--- Data provided Enclosed Below ---

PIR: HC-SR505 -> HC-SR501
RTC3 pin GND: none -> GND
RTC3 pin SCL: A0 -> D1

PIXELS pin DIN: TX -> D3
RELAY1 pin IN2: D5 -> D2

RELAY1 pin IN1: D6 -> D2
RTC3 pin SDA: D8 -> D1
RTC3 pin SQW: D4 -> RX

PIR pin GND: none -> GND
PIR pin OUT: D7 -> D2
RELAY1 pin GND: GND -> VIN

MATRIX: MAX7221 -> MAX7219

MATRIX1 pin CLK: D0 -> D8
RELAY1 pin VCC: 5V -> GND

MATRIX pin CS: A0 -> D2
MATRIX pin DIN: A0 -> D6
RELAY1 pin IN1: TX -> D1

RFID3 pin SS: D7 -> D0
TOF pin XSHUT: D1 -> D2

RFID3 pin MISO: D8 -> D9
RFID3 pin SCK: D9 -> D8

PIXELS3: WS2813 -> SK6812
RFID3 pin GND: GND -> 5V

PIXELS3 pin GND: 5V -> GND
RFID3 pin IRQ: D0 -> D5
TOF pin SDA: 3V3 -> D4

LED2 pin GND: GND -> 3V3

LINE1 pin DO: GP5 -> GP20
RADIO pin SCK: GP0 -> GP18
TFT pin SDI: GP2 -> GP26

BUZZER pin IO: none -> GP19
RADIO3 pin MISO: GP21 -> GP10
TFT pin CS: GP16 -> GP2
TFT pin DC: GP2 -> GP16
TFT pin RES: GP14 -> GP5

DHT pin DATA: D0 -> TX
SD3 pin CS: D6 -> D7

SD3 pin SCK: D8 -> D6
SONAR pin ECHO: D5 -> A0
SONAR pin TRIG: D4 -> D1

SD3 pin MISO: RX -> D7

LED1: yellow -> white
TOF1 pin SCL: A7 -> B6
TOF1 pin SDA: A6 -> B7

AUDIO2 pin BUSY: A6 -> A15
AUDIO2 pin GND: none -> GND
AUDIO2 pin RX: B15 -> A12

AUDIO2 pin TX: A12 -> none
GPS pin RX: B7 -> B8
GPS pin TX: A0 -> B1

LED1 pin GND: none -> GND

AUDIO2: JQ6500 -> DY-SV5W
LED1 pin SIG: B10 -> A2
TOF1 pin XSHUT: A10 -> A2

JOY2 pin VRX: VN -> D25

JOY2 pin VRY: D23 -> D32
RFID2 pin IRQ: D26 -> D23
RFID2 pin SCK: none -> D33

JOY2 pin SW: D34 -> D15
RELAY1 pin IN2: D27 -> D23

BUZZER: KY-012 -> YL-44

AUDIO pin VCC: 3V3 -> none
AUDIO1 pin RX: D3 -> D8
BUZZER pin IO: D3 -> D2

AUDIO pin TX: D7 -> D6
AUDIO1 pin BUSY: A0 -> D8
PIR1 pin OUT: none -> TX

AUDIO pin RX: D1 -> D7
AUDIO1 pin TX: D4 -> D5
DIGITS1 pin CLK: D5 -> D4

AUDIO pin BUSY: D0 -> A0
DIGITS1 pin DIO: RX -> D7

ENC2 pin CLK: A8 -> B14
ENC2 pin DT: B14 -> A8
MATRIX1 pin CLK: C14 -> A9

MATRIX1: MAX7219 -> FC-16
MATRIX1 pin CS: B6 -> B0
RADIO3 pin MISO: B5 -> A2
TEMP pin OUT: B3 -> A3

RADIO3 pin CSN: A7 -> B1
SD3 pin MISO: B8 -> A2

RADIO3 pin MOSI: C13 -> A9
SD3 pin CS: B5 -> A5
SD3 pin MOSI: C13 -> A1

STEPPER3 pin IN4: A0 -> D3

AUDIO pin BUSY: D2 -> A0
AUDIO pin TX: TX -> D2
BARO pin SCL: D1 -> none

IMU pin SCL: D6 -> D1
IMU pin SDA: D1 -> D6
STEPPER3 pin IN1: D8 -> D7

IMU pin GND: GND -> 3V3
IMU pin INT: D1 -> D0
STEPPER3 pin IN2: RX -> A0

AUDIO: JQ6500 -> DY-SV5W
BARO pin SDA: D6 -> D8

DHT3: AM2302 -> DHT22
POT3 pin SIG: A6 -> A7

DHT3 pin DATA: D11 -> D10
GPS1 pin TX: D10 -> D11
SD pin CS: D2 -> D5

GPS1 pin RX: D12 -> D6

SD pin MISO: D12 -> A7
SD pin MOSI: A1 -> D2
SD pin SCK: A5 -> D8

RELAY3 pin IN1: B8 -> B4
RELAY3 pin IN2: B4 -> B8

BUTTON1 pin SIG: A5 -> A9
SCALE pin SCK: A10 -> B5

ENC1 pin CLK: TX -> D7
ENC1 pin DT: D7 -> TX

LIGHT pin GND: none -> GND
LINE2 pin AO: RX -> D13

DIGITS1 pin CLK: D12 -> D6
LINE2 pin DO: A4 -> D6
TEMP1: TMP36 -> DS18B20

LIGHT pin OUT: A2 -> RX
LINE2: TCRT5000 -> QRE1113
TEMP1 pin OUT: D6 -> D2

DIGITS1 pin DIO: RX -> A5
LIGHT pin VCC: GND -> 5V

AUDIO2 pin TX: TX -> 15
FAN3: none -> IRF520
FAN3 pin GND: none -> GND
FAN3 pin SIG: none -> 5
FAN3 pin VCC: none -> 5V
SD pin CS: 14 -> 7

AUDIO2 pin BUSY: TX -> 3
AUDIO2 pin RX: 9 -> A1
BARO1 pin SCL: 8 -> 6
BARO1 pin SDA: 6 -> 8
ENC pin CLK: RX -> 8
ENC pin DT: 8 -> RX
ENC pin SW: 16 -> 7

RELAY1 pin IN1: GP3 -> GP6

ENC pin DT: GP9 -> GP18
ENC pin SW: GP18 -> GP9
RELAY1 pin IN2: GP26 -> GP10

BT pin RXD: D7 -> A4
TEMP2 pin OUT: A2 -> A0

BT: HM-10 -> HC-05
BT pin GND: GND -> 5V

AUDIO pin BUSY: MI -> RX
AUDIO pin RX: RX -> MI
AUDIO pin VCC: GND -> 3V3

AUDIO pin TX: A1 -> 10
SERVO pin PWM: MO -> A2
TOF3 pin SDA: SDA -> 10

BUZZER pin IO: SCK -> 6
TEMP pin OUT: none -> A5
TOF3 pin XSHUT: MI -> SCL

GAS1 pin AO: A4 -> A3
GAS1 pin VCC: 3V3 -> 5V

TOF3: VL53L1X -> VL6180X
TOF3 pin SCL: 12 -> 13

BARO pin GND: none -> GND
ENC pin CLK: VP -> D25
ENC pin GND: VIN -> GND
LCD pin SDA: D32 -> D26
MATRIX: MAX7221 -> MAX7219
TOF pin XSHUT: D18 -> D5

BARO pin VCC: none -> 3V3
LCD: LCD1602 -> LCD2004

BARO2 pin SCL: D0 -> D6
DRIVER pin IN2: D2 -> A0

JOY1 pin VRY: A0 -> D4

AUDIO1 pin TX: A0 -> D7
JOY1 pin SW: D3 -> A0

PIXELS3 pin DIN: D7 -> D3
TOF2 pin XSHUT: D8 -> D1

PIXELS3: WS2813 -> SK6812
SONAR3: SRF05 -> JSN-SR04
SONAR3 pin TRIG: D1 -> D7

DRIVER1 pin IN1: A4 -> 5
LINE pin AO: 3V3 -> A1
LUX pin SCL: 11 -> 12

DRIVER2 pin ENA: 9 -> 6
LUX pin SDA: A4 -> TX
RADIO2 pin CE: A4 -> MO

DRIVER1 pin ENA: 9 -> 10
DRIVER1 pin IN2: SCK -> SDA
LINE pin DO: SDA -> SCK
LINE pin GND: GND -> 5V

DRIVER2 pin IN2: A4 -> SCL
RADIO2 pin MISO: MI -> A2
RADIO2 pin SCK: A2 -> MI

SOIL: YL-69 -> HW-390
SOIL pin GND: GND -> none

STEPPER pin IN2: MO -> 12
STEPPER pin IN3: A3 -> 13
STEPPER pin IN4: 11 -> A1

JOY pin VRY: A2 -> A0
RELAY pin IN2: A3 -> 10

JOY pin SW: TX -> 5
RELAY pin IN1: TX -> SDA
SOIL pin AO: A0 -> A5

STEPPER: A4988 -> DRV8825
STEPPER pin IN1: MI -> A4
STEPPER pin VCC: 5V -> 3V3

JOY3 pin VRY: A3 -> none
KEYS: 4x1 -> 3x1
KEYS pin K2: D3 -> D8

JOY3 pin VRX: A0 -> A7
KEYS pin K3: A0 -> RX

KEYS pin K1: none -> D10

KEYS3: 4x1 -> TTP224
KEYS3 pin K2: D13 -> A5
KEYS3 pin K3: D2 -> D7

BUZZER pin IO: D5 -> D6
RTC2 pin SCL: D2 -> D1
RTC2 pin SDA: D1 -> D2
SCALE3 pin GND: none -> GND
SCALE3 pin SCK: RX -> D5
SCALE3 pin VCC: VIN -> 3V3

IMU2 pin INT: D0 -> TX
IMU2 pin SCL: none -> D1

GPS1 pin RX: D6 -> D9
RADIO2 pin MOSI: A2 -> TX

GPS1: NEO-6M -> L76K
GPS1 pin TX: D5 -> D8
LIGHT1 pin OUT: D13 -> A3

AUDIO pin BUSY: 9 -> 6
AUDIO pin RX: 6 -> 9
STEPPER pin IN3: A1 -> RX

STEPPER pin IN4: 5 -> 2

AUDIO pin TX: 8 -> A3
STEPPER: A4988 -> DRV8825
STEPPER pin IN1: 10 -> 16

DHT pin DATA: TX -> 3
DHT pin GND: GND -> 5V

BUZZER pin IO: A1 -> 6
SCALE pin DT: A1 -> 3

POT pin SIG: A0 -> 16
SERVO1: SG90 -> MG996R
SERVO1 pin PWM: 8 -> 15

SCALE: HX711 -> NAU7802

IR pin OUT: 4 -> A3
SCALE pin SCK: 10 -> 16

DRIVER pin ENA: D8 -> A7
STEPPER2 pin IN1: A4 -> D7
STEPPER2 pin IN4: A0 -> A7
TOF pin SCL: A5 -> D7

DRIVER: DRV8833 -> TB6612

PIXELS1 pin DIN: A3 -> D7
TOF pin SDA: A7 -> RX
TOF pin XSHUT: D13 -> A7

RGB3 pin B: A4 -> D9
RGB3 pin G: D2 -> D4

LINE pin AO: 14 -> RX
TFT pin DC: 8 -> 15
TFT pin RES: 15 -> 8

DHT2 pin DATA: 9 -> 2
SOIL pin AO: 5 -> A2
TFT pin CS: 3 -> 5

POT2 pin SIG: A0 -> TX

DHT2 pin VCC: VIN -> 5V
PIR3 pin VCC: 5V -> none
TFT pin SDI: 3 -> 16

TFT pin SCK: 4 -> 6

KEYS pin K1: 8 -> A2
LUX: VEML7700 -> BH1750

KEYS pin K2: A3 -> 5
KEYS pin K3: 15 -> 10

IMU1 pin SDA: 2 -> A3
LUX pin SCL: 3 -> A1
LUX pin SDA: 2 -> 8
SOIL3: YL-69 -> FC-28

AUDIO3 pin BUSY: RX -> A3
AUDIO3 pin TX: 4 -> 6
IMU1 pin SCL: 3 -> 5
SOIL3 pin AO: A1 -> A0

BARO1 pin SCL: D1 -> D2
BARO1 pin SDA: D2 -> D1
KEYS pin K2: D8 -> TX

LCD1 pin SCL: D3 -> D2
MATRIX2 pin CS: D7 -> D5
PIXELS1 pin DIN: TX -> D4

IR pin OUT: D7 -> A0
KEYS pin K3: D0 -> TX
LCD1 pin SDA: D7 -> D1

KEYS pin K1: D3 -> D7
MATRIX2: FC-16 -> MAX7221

--- End of Enclosed Data provided ---

#### Work instructions:
Everything in the material above from the line that has "STEPPER2 pin IN4: A0 -> A7" through the line that has "TFT pin SDI: 3 -> 16" must be duplicated exactly, with no other lines given.

#### Output for this task:
STEPPER2 pin IN4: A0 -> A7
TOF pin SCL: A5 -> D7

DRIVER: DRV8833 -> TB6612

PIXELS1 pin DIN: A3 -> D7
TOF pin SDA: A7 -> RX
TOF pin XSHUT: D13 -> A7

RGB3 pin B: A4 -> D9
RGB3 pin G: D2 -> D4

LINE pin AO: 14 -> RX
TFT pin DC: 8 -> 15
TFT pin RES: 15 -> 8

DHT2 pin DATA: 9 -> 2
SOIL pin AO: 5 -> A2
TFT pin CS: 3 -> 5

POT2 pin SIG: A0 -> TX

DHT2 pin VCC: VIN -> 5V
PIR3 pin VCC: 5V -> none
TFT pin SDI: 3 -> 16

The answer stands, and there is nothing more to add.